=== GIVEN INFORMATION ===
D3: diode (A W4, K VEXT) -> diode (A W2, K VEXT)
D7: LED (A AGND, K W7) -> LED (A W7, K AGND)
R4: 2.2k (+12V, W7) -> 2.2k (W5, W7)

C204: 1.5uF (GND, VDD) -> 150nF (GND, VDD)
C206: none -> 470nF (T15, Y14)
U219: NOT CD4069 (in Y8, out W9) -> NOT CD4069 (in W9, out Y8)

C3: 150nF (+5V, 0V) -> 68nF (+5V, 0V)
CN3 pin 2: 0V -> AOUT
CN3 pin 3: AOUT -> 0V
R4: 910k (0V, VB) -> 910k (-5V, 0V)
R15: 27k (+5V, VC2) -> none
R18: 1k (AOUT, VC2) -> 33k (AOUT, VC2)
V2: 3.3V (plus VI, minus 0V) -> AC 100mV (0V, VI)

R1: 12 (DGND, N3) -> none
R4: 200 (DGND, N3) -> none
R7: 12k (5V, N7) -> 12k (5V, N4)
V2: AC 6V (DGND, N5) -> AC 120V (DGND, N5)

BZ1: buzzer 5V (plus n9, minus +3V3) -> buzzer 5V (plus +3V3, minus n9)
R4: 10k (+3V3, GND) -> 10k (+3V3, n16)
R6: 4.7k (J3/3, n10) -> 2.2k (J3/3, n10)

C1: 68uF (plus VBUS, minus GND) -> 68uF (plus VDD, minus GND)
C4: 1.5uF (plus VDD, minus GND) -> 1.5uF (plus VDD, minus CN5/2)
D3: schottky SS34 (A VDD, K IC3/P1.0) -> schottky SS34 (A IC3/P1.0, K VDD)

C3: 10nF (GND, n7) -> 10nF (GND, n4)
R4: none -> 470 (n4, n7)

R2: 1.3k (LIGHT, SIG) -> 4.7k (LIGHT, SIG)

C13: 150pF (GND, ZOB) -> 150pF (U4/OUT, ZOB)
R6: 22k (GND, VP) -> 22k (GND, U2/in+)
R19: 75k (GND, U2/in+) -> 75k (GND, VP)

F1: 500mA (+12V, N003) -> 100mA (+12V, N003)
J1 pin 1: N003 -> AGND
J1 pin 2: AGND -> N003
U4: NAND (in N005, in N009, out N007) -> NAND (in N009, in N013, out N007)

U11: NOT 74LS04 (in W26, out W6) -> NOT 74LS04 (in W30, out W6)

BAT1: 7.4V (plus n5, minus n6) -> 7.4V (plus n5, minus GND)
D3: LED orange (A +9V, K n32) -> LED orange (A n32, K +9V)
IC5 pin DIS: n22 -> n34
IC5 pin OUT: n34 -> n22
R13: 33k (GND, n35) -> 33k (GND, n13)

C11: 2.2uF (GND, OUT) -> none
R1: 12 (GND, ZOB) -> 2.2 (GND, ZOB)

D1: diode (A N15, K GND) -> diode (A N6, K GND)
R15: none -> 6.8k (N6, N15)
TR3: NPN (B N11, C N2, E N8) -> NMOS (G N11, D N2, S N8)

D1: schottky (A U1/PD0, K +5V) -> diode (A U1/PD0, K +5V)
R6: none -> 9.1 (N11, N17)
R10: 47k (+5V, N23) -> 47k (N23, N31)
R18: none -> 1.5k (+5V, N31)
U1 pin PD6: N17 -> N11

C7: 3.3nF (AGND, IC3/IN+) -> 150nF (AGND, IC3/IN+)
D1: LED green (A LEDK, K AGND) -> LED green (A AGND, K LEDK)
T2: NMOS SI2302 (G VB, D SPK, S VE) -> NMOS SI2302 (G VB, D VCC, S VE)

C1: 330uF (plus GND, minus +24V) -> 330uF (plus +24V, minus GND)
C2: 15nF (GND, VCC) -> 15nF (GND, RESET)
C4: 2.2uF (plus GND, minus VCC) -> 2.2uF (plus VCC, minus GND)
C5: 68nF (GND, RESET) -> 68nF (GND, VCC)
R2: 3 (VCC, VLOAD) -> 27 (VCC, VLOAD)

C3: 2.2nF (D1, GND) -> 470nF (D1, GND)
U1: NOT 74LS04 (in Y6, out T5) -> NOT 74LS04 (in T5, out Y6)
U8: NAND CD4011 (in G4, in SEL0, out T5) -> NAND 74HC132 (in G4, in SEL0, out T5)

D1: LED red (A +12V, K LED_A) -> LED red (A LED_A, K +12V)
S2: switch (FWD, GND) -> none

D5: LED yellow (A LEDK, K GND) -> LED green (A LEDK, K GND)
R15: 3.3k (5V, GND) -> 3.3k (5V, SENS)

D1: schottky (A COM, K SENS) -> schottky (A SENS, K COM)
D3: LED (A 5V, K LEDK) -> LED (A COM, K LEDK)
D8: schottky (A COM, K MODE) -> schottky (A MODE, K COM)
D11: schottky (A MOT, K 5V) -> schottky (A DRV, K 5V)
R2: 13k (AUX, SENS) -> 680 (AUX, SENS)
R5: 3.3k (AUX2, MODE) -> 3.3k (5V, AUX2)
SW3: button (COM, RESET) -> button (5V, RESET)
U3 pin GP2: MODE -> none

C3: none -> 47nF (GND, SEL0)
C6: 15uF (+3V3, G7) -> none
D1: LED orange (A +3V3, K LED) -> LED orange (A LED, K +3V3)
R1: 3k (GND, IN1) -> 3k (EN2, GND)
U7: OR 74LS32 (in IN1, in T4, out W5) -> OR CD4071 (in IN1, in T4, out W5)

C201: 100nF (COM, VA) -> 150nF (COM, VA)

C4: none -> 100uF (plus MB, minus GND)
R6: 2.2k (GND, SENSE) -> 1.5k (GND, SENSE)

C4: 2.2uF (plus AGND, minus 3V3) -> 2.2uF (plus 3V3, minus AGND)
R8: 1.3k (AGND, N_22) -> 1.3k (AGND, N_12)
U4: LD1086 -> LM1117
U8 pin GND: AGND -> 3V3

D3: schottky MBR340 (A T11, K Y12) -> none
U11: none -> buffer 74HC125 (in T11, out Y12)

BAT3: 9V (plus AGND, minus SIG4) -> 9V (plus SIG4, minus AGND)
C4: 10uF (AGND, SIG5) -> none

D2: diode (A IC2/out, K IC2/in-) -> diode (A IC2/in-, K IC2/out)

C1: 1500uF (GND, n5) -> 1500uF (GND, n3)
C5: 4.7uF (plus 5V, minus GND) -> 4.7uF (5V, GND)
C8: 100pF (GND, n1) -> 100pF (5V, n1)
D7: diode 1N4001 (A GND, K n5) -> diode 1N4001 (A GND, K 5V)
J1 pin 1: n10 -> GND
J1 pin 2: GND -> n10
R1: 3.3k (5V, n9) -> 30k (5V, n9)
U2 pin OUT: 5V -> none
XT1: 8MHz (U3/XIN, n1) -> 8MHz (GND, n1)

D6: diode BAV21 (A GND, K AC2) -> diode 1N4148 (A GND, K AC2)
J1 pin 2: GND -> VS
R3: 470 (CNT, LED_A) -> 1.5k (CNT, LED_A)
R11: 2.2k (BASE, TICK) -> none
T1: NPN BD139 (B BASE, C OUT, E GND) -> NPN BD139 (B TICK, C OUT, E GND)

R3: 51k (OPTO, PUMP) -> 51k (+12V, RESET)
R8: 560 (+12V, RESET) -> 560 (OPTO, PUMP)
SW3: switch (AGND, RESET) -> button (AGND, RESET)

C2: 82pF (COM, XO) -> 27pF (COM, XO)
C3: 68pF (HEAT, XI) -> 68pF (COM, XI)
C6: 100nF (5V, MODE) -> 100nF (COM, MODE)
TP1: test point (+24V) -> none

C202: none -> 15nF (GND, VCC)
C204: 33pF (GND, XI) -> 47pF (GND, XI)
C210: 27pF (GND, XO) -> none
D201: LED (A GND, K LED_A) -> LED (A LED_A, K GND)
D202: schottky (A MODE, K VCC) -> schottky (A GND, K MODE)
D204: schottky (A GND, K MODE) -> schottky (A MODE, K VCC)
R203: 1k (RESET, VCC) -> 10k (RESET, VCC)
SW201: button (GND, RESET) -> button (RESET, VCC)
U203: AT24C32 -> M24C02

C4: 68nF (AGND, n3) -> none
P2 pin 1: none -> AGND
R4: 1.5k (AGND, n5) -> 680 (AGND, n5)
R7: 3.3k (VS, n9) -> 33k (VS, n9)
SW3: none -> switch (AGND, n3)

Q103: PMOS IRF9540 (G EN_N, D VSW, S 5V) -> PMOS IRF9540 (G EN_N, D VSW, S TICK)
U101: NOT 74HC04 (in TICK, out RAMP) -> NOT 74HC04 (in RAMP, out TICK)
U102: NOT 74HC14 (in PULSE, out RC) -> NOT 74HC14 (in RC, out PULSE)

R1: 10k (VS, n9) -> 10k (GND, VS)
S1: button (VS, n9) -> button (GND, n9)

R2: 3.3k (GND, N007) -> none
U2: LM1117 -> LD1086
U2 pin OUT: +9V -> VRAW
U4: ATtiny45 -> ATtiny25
===
▸ YOUR GOAL
If a line in the records has the word "RESET", copy that line.

▸ ANSWER FOR THE TASK
C2: 15nF (GND, VCC) -> 15nF (GND, RESET)
C5: 68nF (GND, RESET) -> 68nF (GND, VCC)
SW3: button (COM, RESET) -> button (5V, RESET)
R3: 51k (OPTO, PUMP) -> 51k (+12V, RESET)
R8: 560 (+12V, RESET) -> 560 (OPTO, PUMP)
SW3: switch (AGND, RESET) -> button (AGND, RESET)
R203: 1k (RESET, VCC) -> 10k (RESET, VCC)
SW201: button (GND, RESET) -> button (RESET, VCC)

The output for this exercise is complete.